Exercise goal
Output should begin at the line holding "D7: LED (A IND2, K" and end at the last line of the entries; print those lines verbatim and no others.

Dataset excerpts
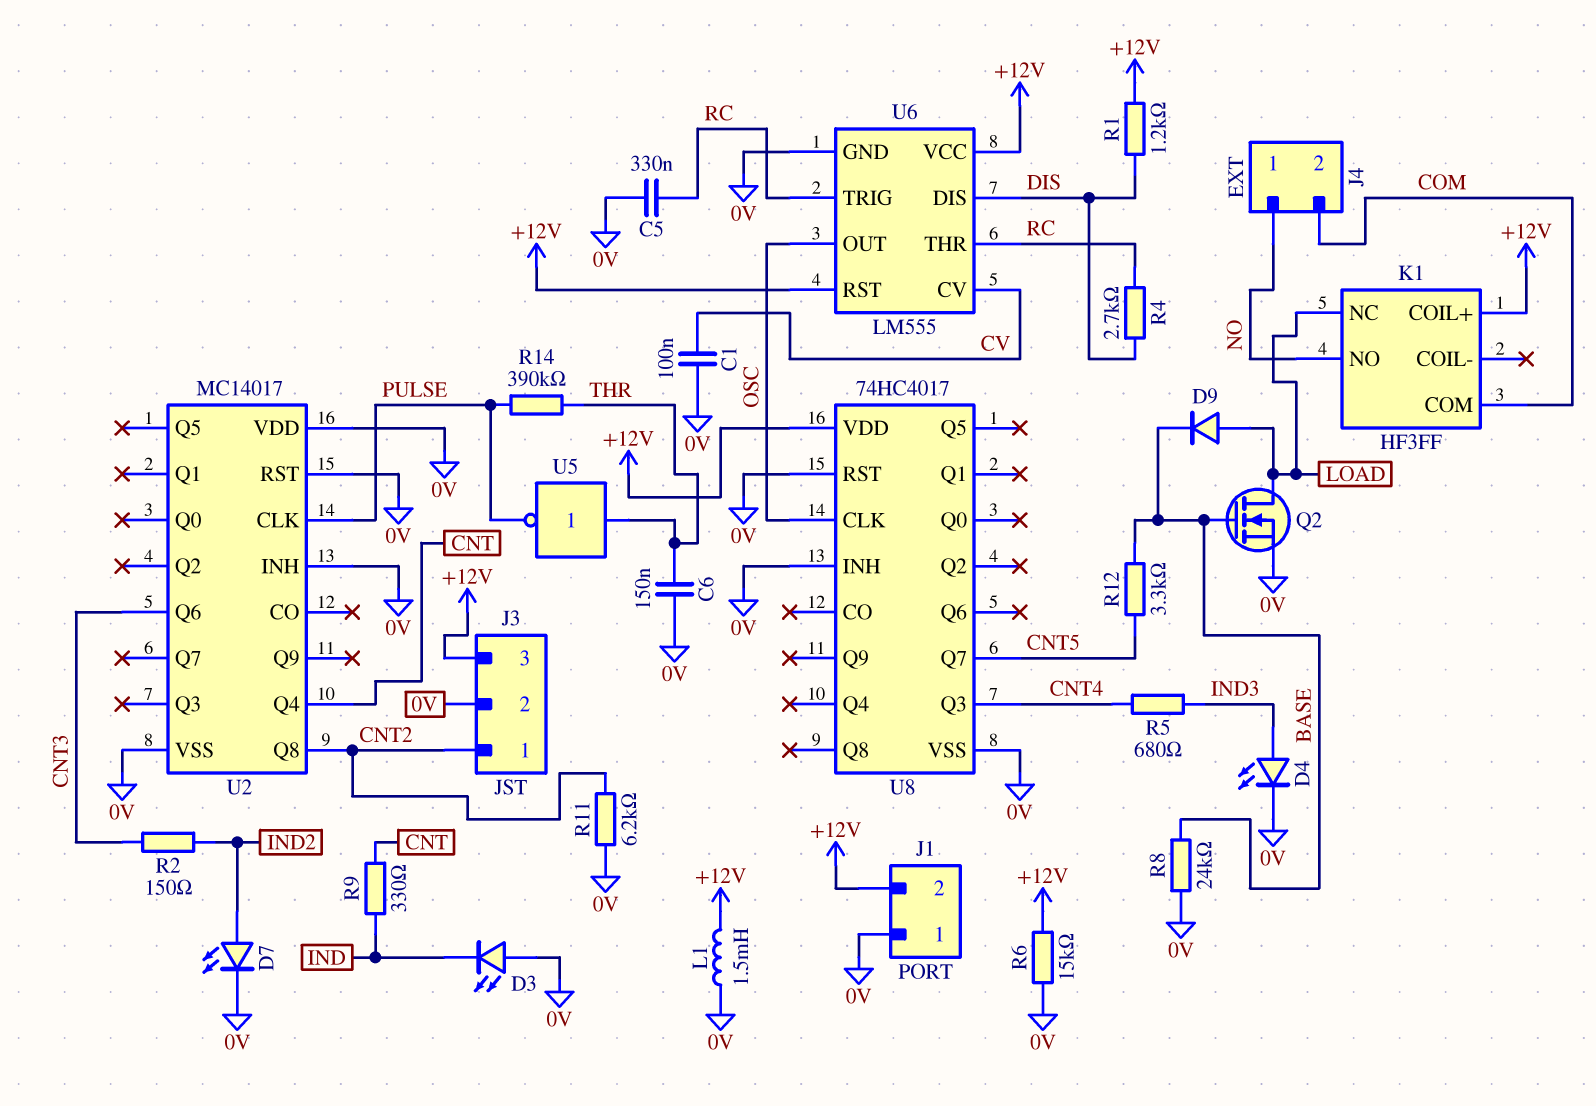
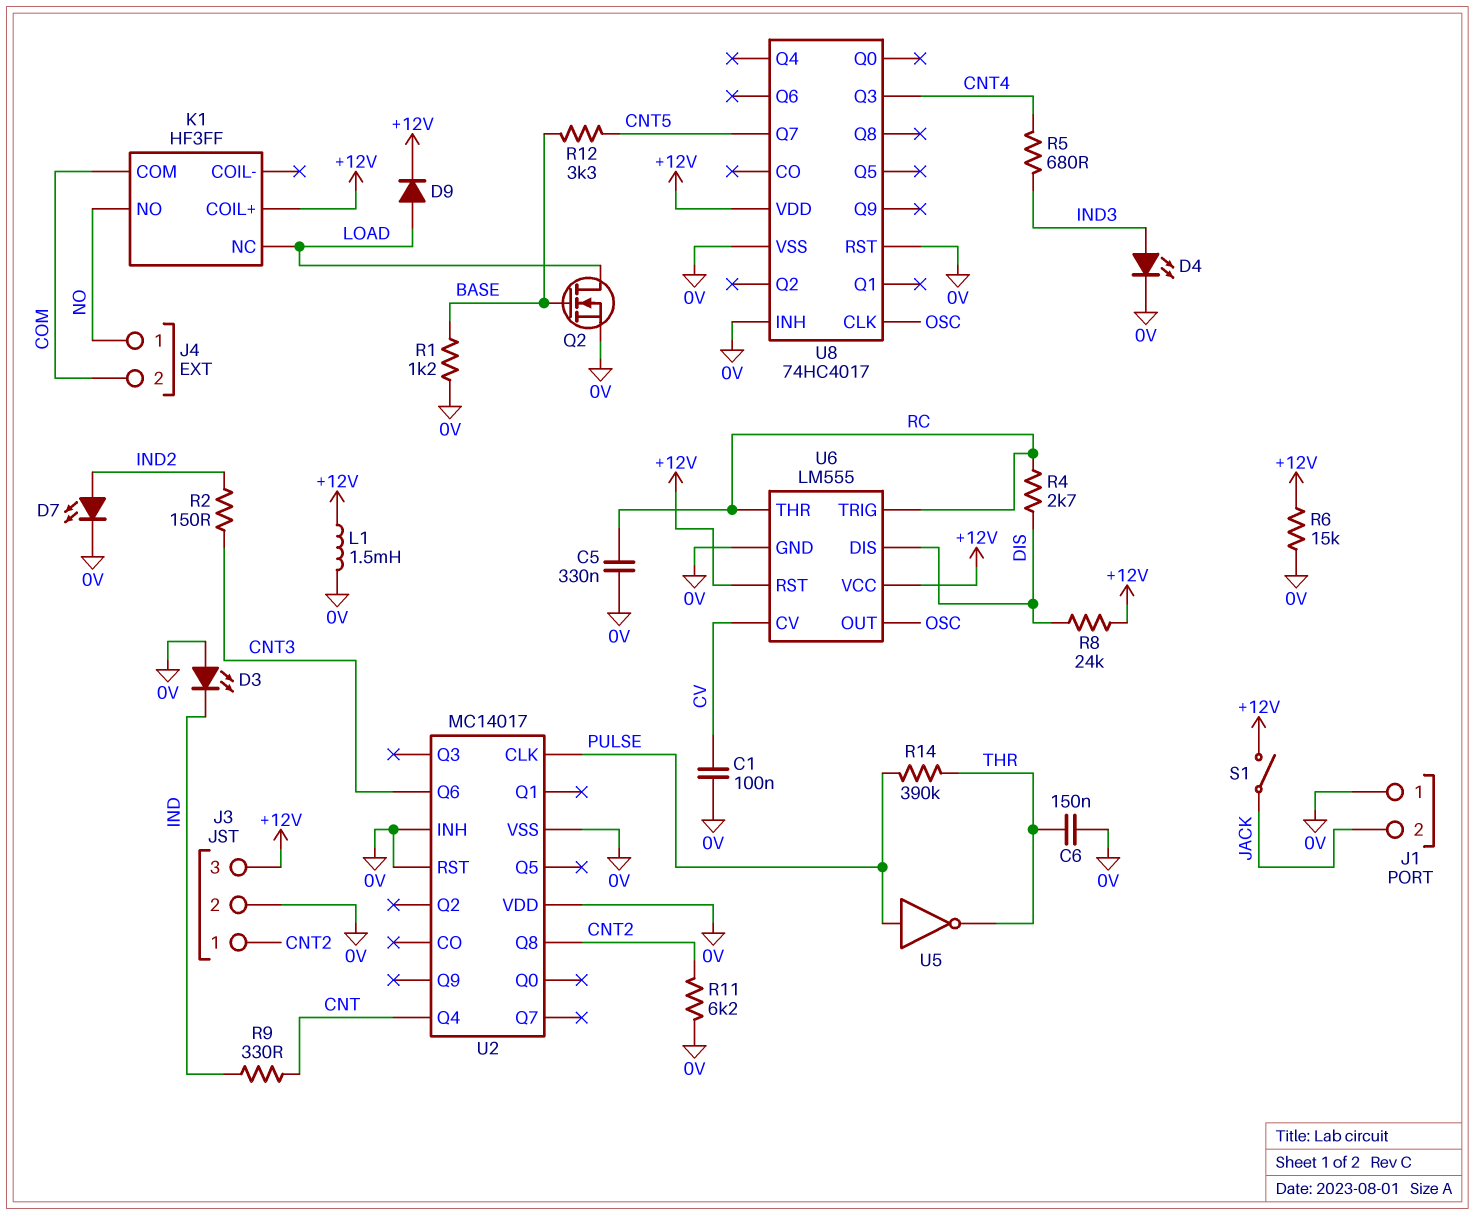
D9: diode (A LOAD, K BASE) -> diode (A LOAD, K +12V)
J1 pin 2: +12V -> JACK
R1: 1.2k (+12V, DIS) -> 1.2k (0V, BASE)
R8: 24k (0V, BASE) -> 24k (+12V, DIS)
S1: none -> switch (+12V, JACK)
U5: NOT (in THR, out PULSE) -> NOT (in PULSE, out THR)

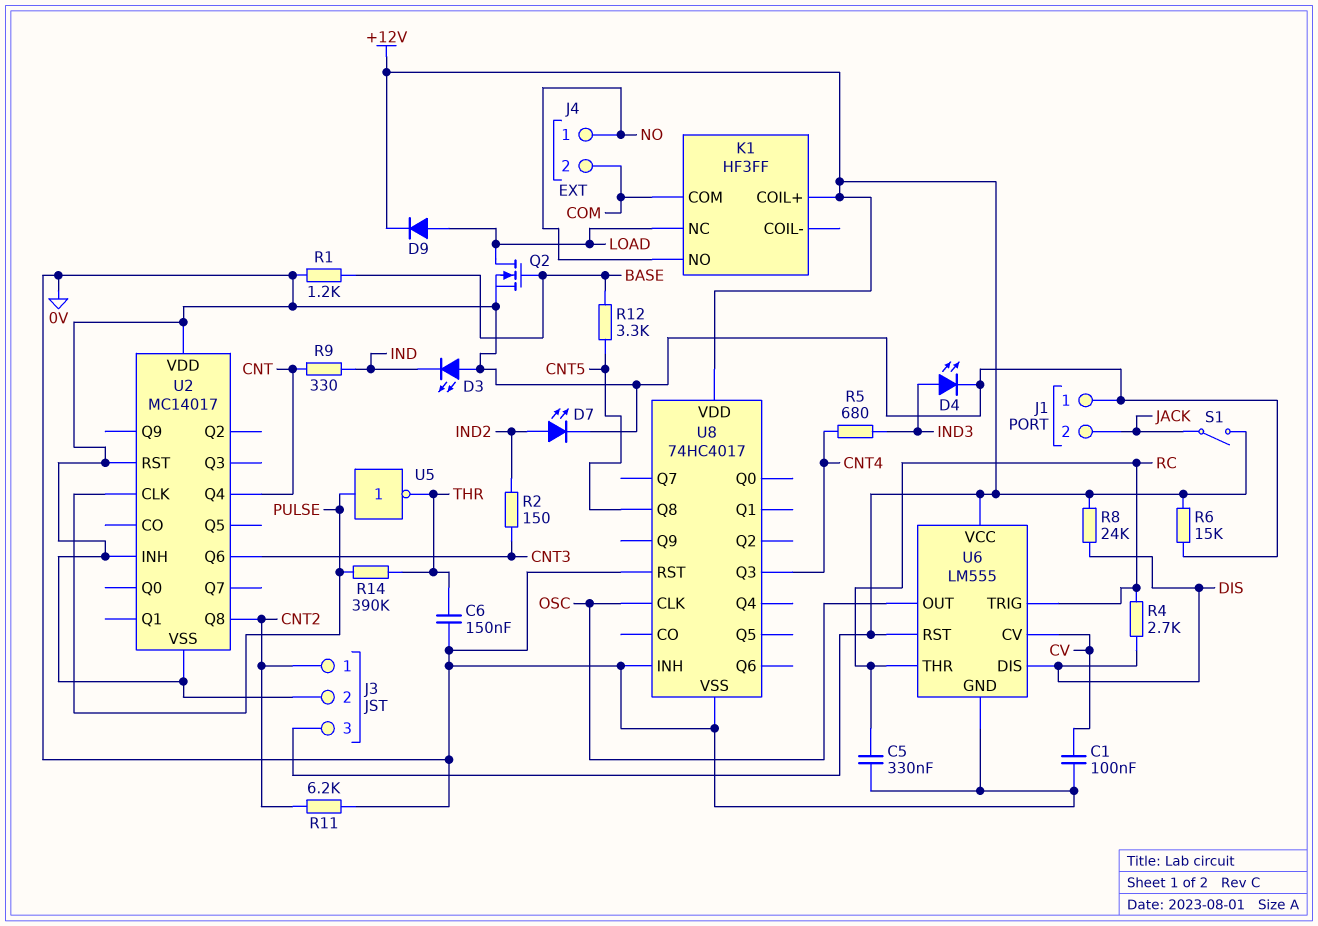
L1: 1.5mH (+12V, 0V) -> none
U8 pin Q7: CNT5 -> none
U8 pin Q8: none -> CNT5

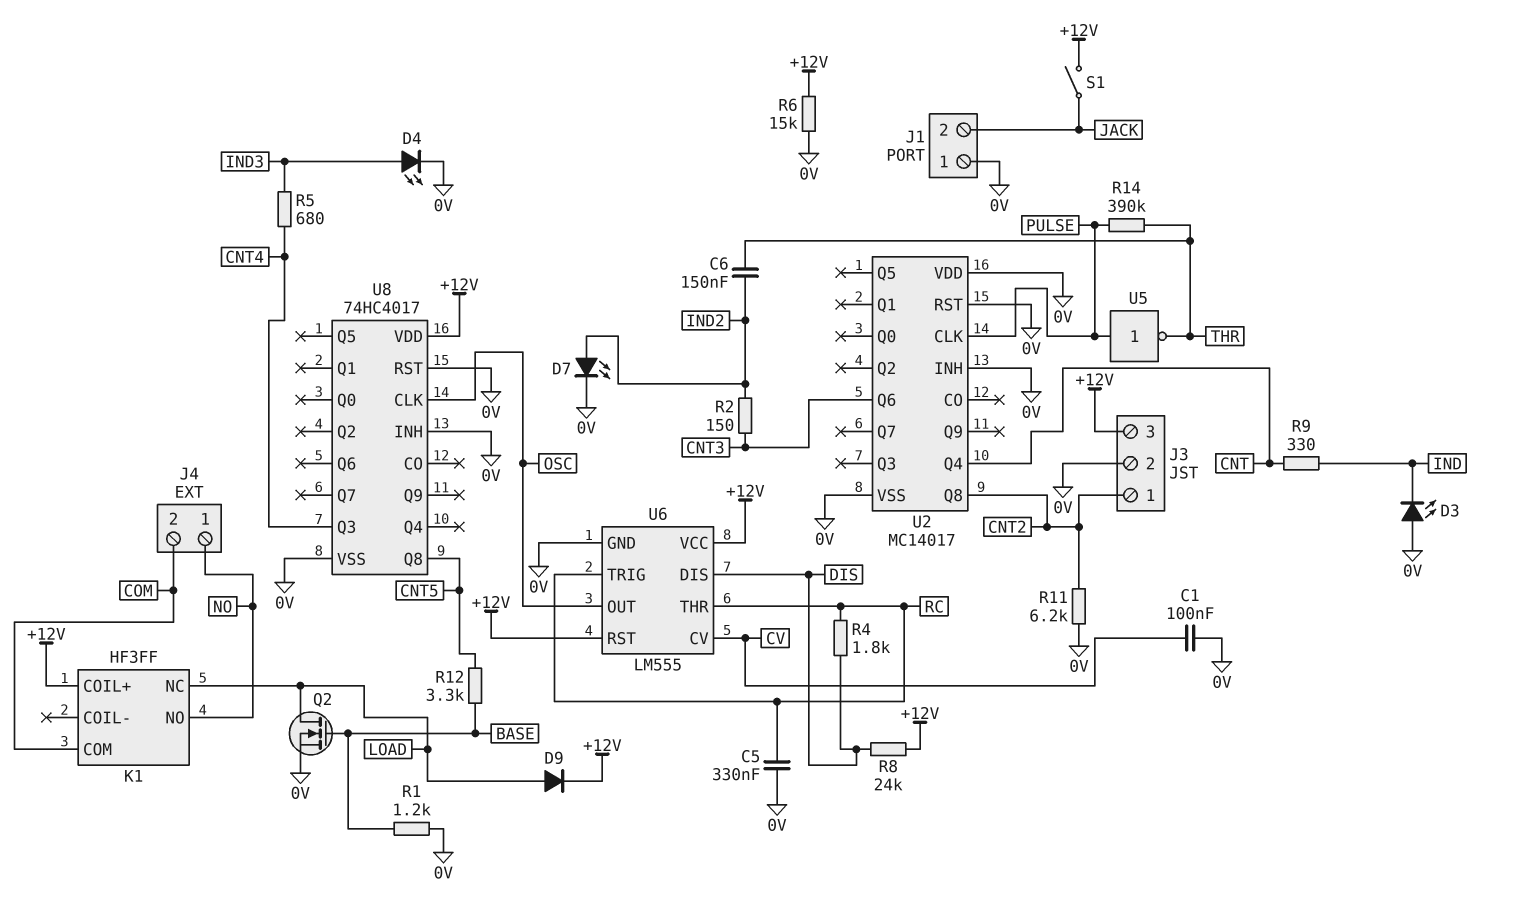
C6: 150nF (0V, THR) -> 150nF (IND2, THR)
R4: 2.7k (DIS, RC) -> 1.8k (DIS, RC)

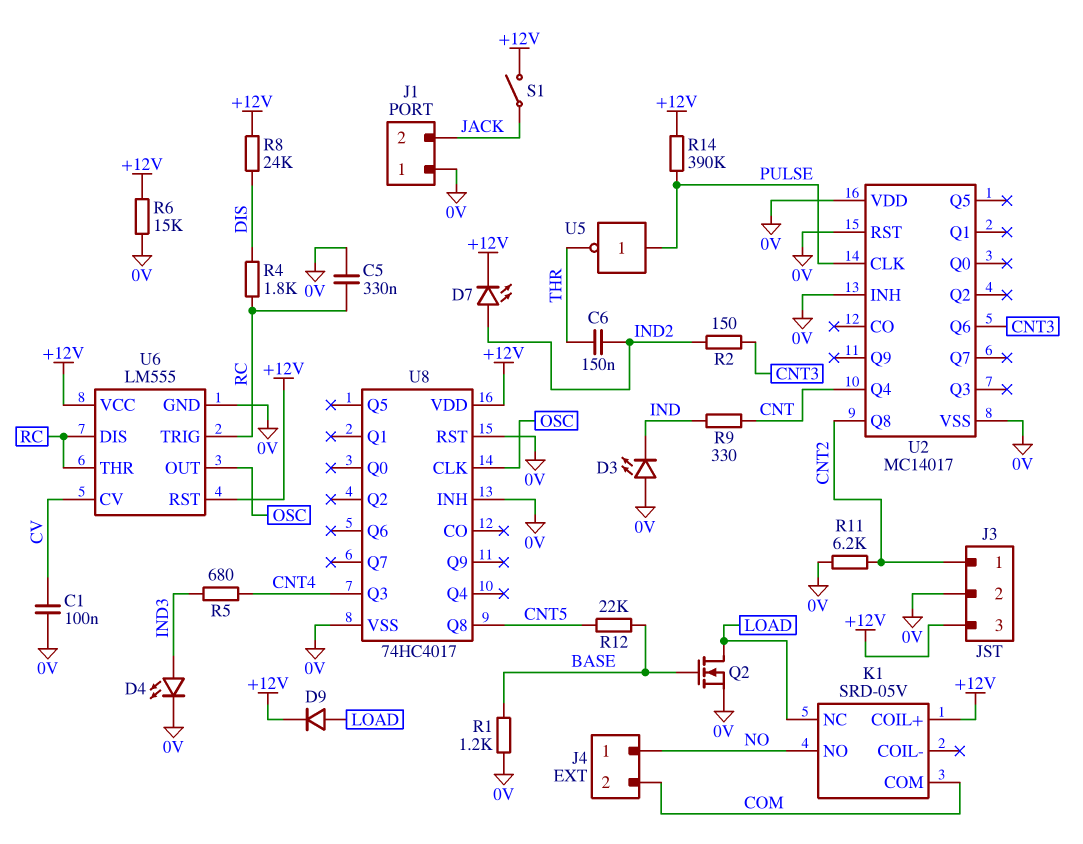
D7: LED (A IND2, K 0V) -> LED (A IND2, K +12V)
K1: HF3FF -> SRD-05V
R12: 3.3k (BASE, CNT5) -> 22k (BASE, CNT5)
R14: 390k (PULSE, THR) -> 390k (+12V, PULSE)
U6 pin DIS: DIS -> RC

Result of the task
D7: LED (A IND2, K 0V) -> LED (A IND2, K +12V)
K1: HF3FF -> SRD-05V
R12: 3.3k (BASE, CNT5) -> 22k (BASE, CNT5)
R14: 390k (PULSE, THR) -> 390k (+12V, PULSE)
U6 pin DIS: DIS -> RC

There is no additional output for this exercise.